» Task to complete:
Nothing but the lines from the one containing "(393, 273) = (357, 295): purple" through the end of the data should be output, each reproduced exactly.

» Records to use:
—————
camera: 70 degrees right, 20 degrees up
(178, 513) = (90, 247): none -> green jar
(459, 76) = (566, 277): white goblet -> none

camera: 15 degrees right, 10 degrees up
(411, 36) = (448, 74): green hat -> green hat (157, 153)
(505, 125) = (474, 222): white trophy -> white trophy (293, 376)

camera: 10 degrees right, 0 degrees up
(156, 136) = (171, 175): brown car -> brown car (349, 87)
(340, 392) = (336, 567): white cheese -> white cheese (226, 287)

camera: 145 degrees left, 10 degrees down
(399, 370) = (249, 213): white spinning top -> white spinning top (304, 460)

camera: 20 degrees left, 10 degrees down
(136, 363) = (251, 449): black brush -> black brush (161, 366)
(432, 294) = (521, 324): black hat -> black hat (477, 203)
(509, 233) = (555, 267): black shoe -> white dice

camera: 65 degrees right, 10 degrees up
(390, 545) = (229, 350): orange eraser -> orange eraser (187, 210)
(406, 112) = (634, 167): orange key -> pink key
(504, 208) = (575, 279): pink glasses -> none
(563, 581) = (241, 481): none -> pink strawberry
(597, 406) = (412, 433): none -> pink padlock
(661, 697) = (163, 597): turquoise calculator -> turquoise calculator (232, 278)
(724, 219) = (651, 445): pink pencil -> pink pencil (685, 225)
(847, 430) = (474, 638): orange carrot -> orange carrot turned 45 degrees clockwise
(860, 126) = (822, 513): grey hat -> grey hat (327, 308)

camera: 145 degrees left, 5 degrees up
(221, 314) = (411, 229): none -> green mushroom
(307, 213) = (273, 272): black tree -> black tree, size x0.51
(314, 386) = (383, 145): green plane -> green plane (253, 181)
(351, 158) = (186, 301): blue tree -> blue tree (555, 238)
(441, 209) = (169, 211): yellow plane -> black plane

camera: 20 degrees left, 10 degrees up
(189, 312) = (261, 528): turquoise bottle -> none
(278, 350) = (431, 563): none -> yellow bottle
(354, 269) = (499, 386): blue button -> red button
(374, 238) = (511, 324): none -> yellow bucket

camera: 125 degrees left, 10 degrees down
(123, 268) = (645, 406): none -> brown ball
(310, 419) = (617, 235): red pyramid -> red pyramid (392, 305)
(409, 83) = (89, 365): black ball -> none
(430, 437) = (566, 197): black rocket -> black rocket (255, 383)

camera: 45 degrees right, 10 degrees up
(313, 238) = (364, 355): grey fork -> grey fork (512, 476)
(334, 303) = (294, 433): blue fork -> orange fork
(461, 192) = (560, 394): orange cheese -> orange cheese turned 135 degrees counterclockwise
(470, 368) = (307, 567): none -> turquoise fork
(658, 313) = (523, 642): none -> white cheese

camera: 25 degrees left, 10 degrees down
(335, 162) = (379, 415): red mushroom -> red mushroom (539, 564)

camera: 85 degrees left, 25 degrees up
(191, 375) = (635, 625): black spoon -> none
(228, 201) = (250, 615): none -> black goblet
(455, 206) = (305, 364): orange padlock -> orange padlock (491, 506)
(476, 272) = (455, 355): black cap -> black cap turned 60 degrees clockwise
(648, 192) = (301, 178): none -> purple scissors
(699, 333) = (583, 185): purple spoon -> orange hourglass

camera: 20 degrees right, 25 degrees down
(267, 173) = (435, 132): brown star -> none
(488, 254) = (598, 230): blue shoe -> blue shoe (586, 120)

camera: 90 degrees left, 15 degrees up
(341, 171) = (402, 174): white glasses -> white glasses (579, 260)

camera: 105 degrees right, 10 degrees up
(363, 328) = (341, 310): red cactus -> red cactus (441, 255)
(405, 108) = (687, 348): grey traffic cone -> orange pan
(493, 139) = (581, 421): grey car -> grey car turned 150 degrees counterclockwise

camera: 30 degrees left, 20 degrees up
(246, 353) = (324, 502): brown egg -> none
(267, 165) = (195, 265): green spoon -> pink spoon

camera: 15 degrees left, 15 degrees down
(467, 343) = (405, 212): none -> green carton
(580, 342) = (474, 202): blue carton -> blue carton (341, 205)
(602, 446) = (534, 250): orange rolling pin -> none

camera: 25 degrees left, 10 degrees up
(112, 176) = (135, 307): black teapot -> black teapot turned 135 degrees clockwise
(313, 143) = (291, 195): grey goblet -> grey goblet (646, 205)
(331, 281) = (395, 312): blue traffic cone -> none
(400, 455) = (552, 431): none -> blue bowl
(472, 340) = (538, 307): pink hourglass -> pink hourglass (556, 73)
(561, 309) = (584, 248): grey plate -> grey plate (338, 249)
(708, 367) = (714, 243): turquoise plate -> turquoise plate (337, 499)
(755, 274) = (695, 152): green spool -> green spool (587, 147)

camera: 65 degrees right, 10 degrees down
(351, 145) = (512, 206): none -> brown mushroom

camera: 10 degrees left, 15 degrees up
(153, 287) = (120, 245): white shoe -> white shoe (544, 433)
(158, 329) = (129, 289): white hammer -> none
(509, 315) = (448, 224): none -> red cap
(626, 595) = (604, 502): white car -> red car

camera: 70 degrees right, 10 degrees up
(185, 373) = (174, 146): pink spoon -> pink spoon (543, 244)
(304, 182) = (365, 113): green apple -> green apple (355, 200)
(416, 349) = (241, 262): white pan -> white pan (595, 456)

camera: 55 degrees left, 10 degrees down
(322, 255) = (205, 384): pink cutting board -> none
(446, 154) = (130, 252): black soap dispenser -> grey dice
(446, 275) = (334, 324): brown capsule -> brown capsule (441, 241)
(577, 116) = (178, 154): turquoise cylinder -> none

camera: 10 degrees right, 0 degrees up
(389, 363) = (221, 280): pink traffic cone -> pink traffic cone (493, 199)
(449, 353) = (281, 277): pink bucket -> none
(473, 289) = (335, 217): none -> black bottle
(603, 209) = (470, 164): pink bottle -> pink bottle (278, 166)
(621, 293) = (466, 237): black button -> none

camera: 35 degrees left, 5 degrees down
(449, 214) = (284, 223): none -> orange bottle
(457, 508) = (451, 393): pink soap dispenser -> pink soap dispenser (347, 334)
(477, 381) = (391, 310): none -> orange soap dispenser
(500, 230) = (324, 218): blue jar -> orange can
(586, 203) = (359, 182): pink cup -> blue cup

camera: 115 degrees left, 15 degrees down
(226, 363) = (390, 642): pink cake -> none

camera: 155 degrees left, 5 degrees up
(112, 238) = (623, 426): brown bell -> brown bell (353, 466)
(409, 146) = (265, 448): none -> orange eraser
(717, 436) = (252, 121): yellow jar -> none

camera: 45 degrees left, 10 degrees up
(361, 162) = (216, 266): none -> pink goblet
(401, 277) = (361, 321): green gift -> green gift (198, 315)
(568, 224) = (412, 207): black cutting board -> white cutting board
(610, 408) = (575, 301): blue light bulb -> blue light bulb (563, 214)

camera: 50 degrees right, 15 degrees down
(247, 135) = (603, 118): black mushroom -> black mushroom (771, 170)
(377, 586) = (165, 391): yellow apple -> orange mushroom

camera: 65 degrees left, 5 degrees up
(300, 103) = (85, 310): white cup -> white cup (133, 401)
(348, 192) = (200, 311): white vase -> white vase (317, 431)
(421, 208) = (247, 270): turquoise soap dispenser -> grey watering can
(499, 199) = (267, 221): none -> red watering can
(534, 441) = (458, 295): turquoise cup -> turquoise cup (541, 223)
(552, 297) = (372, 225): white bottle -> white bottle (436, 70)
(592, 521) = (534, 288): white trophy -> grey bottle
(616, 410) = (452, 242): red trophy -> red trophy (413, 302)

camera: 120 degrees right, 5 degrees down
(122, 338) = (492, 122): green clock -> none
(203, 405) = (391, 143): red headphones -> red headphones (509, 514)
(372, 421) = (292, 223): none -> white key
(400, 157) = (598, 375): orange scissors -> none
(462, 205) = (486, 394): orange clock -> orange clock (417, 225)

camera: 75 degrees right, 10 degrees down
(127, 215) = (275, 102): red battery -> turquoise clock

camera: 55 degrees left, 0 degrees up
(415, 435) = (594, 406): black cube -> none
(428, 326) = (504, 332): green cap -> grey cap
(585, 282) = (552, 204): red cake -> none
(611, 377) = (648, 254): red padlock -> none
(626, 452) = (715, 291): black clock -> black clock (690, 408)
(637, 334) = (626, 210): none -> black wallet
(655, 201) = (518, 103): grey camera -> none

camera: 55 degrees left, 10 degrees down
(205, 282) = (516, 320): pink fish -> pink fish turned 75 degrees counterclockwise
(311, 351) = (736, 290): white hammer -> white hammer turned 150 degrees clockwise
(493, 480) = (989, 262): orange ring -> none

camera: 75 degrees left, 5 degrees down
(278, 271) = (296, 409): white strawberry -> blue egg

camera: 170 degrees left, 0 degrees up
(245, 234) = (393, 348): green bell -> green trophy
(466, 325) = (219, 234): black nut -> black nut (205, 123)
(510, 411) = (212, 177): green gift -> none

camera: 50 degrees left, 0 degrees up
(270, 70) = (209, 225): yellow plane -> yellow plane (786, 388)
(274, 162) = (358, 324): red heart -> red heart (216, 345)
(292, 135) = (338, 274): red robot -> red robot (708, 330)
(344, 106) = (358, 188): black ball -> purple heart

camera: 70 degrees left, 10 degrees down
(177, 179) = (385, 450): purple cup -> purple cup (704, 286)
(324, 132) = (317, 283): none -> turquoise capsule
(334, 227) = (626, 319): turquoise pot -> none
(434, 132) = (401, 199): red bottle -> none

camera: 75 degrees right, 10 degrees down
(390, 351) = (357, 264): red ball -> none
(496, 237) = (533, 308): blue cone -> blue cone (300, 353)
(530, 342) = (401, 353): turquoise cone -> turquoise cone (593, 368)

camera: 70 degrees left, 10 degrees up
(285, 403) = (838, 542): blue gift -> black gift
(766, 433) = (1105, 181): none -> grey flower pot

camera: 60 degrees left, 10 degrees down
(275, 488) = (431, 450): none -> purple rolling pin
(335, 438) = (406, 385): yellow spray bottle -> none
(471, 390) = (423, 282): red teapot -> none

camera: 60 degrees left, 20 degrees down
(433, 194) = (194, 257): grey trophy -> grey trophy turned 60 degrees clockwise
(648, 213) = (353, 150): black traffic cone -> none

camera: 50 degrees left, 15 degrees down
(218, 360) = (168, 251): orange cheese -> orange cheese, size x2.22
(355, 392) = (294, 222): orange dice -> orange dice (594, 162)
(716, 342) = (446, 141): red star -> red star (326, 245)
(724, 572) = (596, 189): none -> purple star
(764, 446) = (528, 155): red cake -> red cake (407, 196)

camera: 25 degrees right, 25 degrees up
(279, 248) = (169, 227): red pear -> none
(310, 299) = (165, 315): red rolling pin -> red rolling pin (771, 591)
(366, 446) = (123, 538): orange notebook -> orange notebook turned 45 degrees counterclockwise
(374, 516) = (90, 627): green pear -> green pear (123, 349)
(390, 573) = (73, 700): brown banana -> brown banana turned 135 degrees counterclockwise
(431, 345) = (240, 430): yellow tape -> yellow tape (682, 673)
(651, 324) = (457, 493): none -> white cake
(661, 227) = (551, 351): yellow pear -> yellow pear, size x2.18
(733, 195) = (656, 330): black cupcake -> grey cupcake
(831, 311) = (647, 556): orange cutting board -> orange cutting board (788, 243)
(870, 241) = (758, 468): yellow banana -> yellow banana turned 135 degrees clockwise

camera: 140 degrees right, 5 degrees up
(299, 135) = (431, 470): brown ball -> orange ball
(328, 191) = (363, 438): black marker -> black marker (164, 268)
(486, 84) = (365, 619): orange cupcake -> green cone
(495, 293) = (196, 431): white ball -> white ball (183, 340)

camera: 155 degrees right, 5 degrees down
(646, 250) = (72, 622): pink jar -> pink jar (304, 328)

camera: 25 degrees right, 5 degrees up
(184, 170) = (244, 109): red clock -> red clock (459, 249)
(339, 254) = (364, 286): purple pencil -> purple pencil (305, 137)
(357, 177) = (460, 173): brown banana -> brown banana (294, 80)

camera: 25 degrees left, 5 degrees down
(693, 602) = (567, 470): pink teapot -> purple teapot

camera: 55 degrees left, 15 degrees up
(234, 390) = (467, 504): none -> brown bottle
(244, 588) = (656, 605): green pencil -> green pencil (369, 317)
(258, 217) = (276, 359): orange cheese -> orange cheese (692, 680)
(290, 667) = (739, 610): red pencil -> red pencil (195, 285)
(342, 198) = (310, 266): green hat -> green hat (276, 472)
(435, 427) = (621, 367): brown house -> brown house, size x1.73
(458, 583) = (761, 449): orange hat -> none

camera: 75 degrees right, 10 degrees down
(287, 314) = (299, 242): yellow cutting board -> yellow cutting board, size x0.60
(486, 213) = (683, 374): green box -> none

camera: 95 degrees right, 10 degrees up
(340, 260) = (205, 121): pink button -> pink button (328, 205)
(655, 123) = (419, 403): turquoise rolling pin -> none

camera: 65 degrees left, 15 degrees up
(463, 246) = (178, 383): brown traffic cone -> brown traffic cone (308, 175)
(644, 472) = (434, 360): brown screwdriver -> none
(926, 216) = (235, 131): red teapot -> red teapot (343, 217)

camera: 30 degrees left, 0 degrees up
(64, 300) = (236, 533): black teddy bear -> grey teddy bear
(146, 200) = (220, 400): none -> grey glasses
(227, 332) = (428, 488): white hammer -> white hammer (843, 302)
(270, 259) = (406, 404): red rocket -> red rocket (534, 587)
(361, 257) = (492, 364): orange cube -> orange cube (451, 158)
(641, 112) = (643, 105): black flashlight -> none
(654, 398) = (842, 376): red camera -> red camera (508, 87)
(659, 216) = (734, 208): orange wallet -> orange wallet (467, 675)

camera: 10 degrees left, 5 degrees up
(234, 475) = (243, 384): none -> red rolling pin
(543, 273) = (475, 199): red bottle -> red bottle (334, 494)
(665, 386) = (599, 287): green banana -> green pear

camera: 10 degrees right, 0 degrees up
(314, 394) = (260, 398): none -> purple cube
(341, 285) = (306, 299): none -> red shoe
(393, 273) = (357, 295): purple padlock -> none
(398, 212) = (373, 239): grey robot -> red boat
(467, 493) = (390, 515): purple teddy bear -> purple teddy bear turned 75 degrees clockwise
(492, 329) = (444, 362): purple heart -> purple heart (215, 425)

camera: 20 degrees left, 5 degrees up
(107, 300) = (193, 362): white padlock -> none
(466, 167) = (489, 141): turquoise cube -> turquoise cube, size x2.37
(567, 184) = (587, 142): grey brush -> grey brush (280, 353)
—————
» Expected answer:
(393, 273) = (357, 295): purple padlock -> none
(398, 212) = (373, 239): grey robot -> red boat
(467, 493) = (390, 515): purple teddy bear -> purple teddy bear turned 75 degrees clockwise
(492, 329) = (444, 362): purple heart -> purple heart (215, 425)

camera: 20 degrees left, 5 degrees up
(107, 300) = (193, 362): white padlock -> none
(466, 167) = (489, 141): turquoise cube -> turquoise cube, size x2.37
(567, 184) = (587, 142): grey brush -> grey brush (280, 353)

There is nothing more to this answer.